**Your goal:**
Repeat exactly the lines below that lie between the line with "nothing => bottle in yellow [710, 728]" and the line with "can in brown [489, 799]", counting both of those lines as part of the answer.
(Input data)
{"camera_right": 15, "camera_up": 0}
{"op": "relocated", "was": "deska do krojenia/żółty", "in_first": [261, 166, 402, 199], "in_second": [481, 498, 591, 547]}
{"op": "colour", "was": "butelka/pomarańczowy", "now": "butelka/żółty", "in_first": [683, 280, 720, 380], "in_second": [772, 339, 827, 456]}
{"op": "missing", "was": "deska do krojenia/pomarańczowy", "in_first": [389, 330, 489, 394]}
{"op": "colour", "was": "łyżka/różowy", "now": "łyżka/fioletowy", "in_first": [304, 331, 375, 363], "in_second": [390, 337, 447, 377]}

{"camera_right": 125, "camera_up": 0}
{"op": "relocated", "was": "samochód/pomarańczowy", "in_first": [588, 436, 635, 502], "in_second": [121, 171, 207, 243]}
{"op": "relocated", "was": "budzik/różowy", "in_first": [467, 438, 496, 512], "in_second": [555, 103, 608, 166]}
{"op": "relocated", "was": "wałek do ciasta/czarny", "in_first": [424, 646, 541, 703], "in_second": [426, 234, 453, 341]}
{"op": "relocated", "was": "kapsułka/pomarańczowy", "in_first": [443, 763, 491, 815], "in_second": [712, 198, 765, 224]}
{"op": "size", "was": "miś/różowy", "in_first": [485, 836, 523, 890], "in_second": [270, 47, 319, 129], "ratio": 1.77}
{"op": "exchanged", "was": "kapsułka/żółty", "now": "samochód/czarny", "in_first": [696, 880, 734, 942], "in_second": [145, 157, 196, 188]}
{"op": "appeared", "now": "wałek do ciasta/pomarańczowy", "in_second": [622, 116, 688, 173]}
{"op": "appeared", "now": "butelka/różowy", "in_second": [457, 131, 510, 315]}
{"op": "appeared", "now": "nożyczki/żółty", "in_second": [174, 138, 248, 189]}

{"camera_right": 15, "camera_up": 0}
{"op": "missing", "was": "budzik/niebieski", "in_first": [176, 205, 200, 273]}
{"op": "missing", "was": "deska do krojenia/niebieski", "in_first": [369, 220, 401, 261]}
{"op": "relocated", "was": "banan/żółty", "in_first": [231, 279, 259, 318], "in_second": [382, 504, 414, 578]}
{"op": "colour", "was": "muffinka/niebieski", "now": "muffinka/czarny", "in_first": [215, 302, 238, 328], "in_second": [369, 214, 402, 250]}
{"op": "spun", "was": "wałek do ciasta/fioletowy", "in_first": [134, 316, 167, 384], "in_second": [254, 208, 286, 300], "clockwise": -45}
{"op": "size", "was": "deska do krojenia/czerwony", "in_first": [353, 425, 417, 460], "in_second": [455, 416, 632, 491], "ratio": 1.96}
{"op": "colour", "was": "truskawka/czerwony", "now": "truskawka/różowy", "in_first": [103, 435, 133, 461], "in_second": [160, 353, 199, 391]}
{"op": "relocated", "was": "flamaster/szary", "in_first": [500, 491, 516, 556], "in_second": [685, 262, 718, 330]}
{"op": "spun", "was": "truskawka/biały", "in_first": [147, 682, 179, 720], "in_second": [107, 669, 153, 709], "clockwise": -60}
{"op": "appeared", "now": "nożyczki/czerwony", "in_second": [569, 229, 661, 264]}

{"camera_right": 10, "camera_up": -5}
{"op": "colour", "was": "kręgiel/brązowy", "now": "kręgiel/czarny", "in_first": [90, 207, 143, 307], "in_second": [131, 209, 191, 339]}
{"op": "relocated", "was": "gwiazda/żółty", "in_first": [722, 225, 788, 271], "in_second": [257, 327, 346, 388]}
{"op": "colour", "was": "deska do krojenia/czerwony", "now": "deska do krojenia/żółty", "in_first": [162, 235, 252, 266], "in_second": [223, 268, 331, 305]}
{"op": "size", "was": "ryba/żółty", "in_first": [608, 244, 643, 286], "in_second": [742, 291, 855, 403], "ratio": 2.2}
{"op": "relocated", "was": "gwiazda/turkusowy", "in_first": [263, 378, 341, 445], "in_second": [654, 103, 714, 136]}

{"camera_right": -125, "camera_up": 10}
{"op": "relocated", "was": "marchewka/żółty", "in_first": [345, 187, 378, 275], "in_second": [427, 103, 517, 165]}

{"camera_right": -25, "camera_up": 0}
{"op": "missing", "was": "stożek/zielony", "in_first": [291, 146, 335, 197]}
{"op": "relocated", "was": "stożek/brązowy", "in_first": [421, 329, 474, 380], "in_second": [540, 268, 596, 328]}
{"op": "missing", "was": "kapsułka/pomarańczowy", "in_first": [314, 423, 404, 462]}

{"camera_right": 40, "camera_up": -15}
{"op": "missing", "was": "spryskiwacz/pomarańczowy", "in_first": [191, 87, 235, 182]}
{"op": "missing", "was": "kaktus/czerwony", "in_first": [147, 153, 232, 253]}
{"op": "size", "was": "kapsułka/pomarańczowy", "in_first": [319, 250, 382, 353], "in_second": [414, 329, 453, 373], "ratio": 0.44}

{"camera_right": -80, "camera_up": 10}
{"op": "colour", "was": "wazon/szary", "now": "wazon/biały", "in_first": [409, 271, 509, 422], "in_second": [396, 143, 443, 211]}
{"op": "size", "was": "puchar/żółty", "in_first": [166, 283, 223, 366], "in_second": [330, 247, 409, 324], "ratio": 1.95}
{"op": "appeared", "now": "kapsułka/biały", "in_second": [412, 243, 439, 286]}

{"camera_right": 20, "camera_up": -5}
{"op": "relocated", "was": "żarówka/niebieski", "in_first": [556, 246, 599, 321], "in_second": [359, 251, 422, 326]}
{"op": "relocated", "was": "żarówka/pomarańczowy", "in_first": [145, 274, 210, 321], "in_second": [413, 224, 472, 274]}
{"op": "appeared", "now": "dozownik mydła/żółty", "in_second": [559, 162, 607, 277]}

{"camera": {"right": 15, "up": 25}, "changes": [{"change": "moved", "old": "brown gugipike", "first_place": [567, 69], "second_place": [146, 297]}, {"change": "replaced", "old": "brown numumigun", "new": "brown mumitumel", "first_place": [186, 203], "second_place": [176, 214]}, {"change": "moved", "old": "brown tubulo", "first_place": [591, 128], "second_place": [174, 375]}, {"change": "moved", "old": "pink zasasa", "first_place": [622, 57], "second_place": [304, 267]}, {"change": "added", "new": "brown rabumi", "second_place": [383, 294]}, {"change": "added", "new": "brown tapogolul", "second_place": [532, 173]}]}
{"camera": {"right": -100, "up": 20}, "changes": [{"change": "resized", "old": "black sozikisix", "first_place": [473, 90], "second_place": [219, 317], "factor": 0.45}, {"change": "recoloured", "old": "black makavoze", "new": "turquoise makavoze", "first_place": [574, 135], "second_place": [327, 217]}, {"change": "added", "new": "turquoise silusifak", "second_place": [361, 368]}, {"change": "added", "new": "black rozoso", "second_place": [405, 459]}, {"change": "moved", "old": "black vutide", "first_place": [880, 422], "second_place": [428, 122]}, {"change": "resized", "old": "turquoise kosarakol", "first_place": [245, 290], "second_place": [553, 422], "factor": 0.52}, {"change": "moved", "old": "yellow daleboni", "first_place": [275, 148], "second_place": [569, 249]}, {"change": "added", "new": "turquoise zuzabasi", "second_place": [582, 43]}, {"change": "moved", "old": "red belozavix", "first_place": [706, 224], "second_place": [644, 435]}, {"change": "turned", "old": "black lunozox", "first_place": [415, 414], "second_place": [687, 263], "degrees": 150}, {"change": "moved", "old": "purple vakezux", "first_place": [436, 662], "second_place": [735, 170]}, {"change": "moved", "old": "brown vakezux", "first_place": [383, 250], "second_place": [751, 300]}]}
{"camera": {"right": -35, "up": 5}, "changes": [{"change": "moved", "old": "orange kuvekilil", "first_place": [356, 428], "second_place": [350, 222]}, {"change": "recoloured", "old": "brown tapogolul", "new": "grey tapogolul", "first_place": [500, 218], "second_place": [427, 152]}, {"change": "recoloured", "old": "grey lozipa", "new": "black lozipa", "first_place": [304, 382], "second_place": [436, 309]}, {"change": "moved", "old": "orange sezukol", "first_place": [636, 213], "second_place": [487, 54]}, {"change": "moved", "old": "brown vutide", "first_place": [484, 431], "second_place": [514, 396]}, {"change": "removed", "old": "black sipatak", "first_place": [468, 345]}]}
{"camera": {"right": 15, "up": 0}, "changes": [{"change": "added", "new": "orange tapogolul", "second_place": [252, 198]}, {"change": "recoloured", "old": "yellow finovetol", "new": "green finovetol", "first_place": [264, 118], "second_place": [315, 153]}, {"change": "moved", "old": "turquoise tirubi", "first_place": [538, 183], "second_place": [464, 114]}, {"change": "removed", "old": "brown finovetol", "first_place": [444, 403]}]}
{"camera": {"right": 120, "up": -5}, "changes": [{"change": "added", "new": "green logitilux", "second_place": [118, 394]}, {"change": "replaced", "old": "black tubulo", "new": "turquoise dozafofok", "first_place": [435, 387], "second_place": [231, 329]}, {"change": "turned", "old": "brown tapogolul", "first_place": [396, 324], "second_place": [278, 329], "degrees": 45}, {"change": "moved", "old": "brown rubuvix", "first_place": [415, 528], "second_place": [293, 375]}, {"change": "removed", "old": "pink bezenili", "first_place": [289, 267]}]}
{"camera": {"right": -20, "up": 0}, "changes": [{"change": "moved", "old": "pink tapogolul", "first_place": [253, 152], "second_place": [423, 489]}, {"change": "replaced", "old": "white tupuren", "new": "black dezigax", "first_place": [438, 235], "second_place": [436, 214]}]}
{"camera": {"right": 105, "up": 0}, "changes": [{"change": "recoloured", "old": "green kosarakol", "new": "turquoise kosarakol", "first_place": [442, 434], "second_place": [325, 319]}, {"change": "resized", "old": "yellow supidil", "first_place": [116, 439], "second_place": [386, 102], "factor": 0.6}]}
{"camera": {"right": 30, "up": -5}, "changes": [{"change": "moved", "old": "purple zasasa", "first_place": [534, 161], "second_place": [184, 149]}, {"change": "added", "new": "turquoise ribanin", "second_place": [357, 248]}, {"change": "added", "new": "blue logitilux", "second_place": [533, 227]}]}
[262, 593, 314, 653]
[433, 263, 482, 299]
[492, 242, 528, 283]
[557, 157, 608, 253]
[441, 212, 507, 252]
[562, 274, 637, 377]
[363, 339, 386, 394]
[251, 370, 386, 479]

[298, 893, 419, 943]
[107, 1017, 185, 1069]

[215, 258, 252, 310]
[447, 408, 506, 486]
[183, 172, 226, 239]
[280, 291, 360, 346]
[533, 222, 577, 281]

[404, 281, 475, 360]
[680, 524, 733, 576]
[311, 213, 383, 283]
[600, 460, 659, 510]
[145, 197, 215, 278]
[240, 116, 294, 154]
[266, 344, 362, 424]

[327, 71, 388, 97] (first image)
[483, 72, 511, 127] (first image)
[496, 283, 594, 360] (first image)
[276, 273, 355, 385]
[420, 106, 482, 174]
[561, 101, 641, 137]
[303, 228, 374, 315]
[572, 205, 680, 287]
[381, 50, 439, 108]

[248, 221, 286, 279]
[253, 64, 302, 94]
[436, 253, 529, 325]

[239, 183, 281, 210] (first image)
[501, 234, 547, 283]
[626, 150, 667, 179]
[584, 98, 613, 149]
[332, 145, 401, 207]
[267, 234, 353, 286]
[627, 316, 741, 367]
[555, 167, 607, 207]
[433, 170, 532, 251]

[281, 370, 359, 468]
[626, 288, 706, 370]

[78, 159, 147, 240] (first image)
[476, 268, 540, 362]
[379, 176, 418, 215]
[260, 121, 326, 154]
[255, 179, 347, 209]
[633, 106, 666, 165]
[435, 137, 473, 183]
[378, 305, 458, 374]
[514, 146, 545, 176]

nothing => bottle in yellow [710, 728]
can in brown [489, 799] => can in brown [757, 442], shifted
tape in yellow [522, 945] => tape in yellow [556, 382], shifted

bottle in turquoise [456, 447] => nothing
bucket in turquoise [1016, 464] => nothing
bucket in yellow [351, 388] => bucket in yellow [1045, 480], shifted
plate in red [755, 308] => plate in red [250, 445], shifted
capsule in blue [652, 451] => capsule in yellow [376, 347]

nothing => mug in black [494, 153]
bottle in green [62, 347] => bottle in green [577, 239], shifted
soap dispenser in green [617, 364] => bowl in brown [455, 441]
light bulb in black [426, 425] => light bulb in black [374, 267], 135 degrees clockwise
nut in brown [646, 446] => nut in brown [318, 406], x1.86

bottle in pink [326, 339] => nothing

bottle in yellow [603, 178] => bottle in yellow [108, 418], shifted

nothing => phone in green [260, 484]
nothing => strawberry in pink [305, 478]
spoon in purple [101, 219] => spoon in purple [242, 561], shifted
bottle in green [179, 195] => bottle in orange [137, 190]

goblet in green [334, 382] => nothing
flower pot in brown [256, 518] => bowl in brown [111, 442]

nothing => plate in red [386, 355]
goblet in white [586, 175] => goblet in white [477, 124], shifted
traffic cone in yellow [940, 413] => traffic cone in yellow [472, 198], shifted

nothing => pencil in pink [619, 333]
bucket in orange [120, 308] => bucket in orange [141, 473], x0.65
(End Input data)
**Task answer:**
nothing => bottle in yellow [710, 728]
can in brown [489, 799] => can in brown [757, 442], shifted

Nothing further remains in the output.